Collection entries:

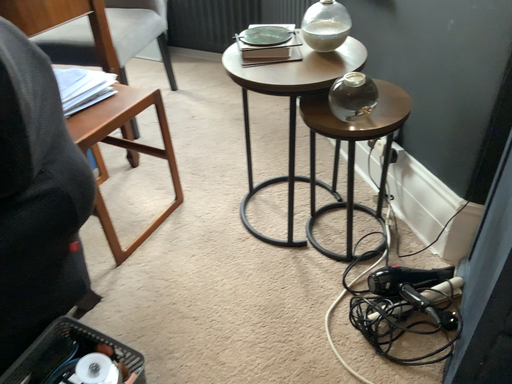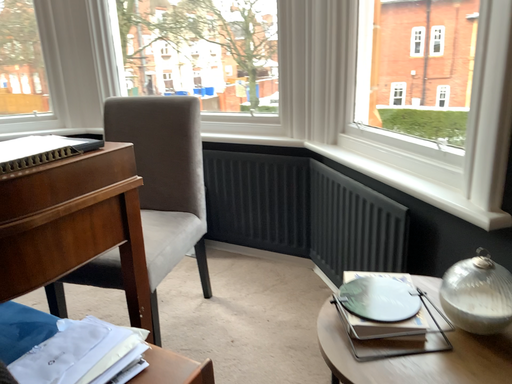
Question: Which way did the camera rotate in the video?

Choices:
 (A) rotated upward
 (B) rotated downward

Answer: (A)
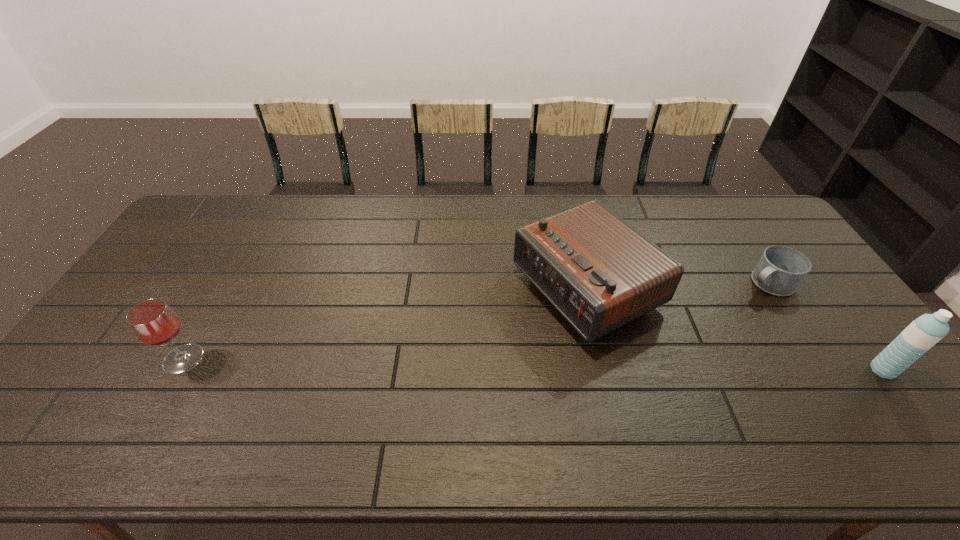
This screenshot has height=540, width=960. In order to click on vacant position in the image that satisfies the following two spatial constraints: 1. on the front side of the second object from right to left; 2. on the left side of the water bottle in this screenshot , I will do `click(824, 370)`.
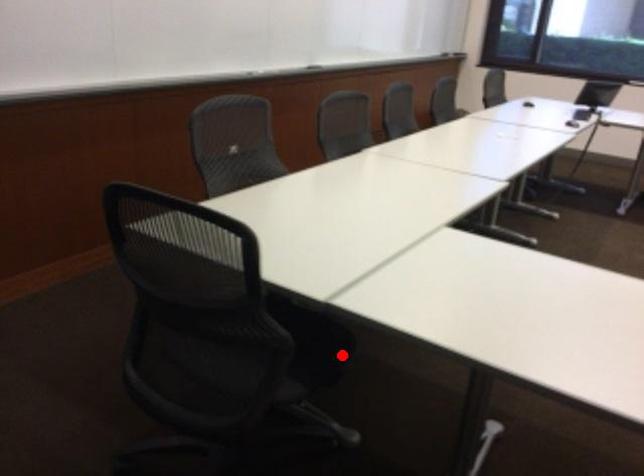
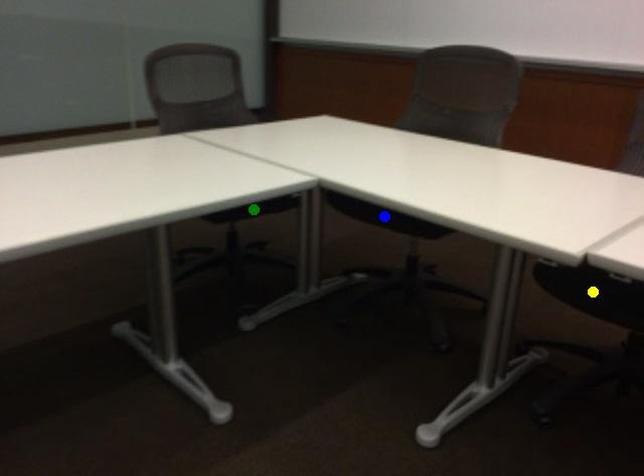
Question: I am providing you with two images of the same scene from different viewpoints. A red point is marked on the first image. You are given multiple points on the second image. Which point in image 2 represents the same 3d spot as the red point in image 1?

Choices:
 (A) blue point
 (B) green point
 (C) yellow point

Answer: (B)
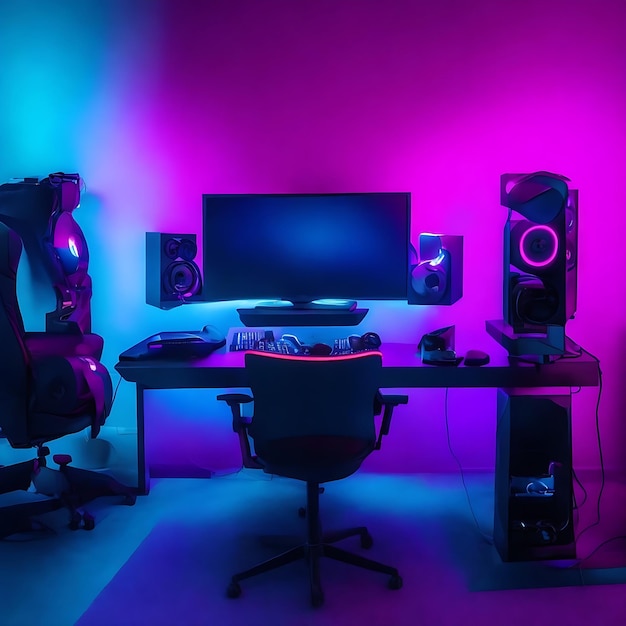
I want to click on computer monitor screen, so click(297, 257).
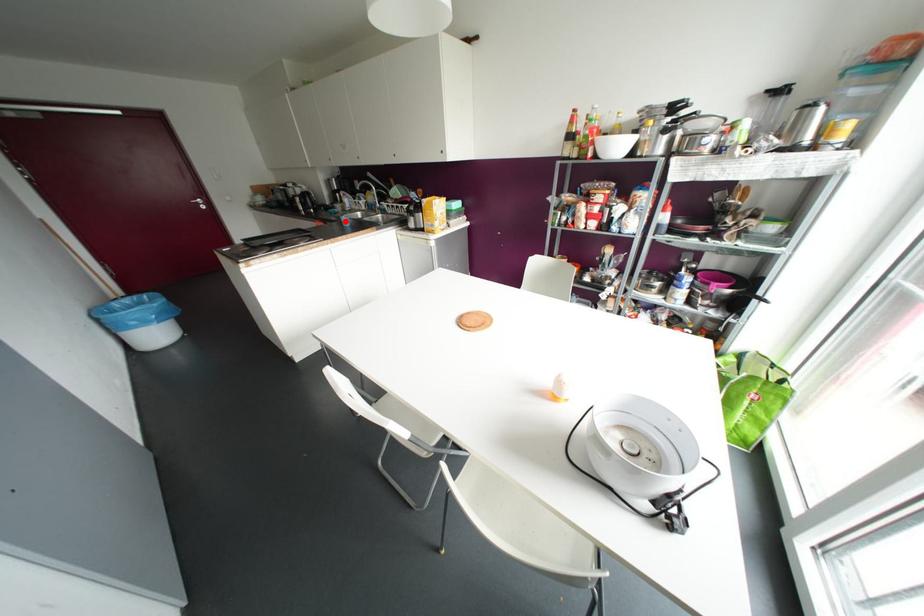
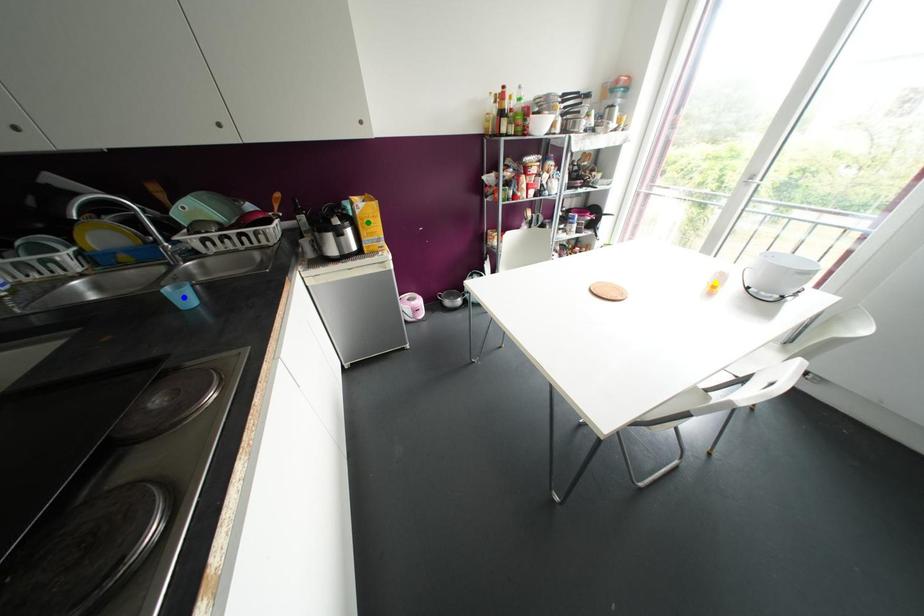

▶ _Your goal_
Arrange everything from the start of the lines down through the line containing "This screenshot has" as a JSON list of strings, one string per line, omitting blank lines. Leave the pictures out of the answer.

▶ _Solution below_
[
  "Question: Which way did the camera rotate in the video?",
  "Choices:",
  " (A) rotated upward",
  " (B) rotated downward",
  "Answer: (A)",
  "This screenshot has height=540, width=960. In order to click on vacant position in the image that satisfies the following two spatial constraints: 1. on the front side of the second object from right to left; 2. on the left side of the water bottle in this screenshot , I will do `click(824, 370)`."
]